## TASK GOAL
Copy out the records word for word, from the line that contains "Is gray concrete" through the line that contains "You are a photographer", including both of those lines.

## STUDY MATERIAL

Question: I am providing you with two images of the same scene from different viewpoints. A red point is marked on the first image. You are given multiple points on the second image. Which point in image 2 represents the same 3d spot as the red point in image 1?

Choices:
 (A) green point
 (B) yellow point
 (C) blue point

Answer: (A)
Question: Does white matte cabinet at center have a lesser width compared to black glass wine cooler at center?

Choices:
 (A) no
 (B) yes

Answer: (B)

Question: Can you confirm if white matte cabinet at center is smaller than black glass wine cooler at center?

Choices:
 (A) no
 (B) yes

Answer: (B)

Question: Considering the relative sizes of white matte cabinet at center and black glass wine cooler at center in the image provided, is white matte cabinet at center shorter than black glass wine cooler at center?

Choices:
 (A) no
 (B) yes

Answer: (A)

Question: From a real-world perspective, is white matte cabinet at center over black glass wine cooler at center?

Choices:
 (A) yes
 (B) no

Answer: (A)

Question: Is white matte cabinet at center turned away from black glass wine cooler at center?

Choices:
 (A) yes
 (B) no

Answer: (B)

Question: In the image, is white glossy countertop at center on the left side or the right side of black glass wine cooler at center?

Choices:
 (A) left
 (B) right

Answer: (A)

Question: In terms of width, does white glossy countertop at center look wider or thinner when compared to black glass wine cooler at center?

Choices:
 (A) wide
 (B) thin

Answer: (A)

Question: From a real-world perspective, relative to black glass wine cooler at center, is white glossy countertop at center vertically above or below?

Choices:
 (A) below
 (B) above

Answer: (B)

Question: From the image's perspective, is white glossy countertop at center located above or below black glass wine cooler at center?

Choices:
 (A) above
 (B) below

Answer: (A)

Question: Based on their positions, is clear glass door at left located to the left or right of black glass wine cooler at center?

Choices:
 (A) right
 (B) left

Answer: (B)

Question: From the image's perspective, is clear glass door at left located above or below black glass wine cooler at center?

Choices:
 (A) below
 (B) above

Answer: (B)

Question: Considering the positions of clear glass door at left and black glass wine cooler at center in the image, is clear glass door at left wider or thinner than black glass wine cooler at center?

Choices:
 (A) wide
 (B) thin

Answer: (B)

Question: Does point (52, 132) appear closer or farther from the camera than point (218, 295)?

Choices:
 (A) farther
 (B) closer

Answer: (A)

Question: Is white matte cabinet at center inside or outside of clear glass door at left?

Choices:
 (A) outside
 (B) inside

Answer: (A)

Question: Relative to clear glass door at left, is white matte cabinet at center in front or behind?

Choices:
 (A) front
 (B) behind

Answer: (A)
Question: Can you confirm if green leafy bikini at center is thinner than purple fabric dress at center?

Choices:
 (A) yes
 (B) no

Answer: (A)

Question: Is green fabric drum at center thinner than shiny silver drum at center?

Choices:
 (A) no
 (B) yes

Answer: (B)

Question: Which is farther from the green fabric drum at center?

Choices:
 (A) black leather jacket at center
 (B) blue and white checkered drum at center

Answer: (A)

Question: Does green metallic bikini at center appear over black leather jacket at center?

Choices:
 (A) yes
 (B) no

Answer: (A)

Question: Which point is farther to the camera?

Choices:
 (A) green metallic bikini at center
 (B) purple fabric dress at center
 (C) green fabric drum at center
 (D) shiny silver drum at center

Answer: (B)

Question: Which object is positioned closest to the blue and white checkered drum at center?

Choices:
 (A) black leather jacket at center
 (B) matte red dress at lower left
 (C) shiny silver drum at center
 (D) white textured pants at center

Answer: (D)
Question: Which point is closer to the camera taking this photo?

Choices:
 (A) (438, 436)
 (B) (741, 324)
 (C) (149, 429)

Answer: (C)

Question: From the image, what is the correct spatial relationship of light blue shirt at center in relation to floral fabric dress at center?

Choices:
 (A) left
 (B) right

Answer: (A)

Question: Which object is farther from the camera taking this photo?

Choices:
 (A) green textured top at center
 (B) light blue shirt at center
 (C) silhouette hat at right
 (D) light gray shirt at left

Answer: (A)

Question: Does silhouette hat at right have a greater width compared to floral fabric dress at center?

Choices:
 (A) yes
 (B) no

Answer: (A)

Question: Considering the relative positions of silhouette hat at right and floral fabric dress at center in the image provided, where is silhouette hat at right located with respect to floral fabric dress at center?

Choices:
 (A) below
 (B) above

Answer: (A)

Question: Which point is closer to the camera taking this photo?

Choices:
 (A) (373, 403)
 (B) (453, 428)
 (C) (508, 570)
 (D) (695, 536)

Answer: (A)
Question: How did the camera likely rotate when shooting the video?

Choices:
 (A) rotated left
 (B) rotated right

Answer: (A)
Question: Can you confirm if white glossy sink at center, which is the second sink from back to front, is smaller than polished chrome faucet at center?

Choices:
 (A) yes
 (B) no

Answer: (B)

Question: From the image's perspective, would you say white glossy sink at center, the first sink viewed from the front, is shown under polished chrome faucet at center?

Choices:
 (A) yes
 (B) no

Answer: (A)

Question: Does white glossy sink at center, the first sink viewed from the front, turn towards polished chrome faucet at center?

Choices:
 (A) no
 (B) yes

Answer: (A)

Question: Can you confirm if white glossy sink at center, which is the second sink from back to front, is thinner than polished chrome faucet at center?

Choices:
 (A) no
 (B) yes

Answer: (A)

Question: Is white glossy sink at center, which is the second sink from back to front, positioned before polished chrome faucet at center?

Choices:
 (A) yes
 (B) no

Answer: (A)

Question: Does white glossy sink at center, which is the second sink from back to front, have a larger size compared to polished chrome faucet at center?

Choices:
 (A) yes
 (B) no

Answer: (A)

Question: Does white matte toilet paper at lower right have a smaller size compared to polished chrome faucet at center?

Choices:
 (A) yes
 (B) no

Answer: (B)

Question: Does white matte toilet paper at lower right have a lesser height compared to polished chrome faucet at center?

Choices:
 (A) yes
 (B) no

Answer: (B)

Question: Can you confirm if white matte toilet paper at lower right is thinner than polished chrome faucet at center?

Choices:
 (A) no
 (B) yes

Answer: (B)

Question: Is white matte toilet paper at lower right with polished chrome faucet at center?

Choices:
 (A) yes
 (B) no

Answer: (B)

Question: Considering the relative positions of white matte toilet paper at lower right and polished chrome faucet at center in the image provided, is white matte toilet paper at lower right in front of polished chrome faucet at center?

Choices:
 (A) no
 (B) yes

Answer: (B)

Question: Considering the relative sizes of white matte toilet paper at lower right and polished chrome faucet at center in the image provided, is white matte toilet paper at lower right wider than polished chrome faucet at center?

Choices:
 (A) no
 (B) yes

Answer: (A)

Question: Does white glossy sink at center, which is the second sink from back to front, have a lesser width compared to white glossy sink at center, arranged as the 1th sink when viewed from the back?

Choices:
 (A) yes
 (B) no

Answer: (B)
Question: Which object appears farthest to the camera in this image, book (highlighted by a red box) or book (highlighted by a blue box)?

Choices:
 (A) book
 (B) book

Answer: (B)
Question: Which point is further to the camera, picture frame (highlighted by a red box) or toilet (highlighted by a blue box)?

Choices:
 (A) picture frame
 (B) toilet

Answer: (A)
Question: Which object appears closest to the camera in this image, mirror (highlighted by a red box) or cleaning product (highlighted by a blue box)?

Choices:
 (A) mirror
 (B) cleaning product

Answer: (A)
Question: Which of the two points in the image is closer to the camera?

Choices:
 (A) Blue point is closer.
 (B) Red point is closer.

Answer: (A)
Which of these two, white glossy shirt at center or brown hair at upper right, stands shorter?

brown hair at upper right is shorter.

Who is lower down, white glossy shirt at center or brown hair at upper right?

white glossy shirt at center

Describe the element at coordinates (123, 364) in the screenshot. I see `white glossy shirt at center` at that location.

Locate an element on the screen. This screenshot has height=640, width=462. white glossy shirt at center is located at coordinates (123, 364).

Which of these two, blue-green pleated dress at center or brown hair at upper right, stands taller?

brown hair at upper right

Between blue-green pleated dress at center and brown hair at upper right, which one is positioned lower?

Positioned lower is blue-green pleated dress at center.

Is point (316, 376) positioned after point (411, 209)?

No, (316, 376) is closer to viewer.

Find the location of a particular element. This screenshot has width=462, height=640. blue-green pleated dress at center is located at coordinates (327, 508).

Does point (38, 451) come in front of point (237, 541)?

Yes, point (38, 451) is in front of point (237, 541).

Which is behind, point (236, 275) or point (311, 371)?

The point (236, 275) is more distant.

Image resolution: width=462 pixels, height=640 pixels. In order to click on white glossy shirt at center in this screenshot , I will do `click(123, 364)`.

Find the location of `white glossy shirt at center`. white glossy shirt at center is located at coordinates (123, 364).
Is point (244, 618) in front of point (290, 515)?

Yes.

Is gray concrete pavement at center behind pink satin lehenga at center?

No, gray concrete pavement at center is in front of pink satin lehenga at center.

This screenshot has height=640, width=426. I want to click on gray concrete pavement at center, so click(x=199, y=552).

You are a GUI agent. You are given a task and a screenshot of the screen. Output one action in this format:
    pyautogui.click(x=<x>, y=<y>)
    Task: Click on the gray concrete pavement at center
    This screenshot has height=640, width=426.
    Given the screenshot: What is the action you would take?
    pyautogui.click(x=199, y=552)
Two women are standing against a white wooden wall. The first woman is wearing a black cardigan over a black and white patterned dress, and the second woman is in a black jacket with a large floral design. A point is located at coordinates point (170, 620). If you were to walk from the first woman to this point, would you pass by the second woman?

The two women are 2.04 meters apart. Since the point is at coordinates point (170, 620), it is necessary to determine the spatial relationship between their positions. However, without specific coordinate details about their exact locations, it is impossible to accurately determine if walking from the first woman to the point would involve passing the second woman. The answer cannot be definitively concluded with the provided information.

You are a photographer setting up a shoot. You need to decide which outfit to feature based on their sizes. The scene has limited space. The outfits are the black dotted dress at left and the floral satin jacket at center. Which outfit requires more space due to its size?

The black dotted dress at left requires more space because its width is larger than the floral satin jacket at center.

## ANSWER BELOW
Is gray concrete pavement at center behind pink satin lehenga at center?

No, gray concrete pavement at center is in front of pink satin lehenga at center.

This screenshot has height=640, width=426. I want to click on gray concrete pavement at center, so click(x=199, y=552).

You are a GUI agent. You are given a task and a screenshot of the screen. Output one action in this format:
    pyautogui.click(x=<x>, y=<y>)
    Task: Click on the gray concrete pavement at center
    This screenshot has height=640, width=426.
    Given the screenshot: What is the action you would take?
    pyautogui.click(x=199, y=552)
Two women are standing against a white wooden wall. The first woman is wearing a black cardigan over a black and white patterned dress, and the second woman is in a black jacket with a large floral design. A point is located at coordinates point (170, 620). If you were to walk from the first woman to this point, would you pass by the second woman?

The two women are 2.04 meters apart. Since the point is at coordinates point (170, 620), it is necessary to determine the spatial relationship between their positions. However, without specific coordinate details about their exact locations, it is impossible to accurately determine if walking from the first woman to the point would involve passing the second woman. The answer cannot be definitively concluded with the provided information.

You are a photographer setting up a shoot. You need to decide which outfit to feature based on their sizes. The scene has limited space. The outfits are the black dotted dress at left and the floral satin jacket at center. Which outfit requires more space due to its size?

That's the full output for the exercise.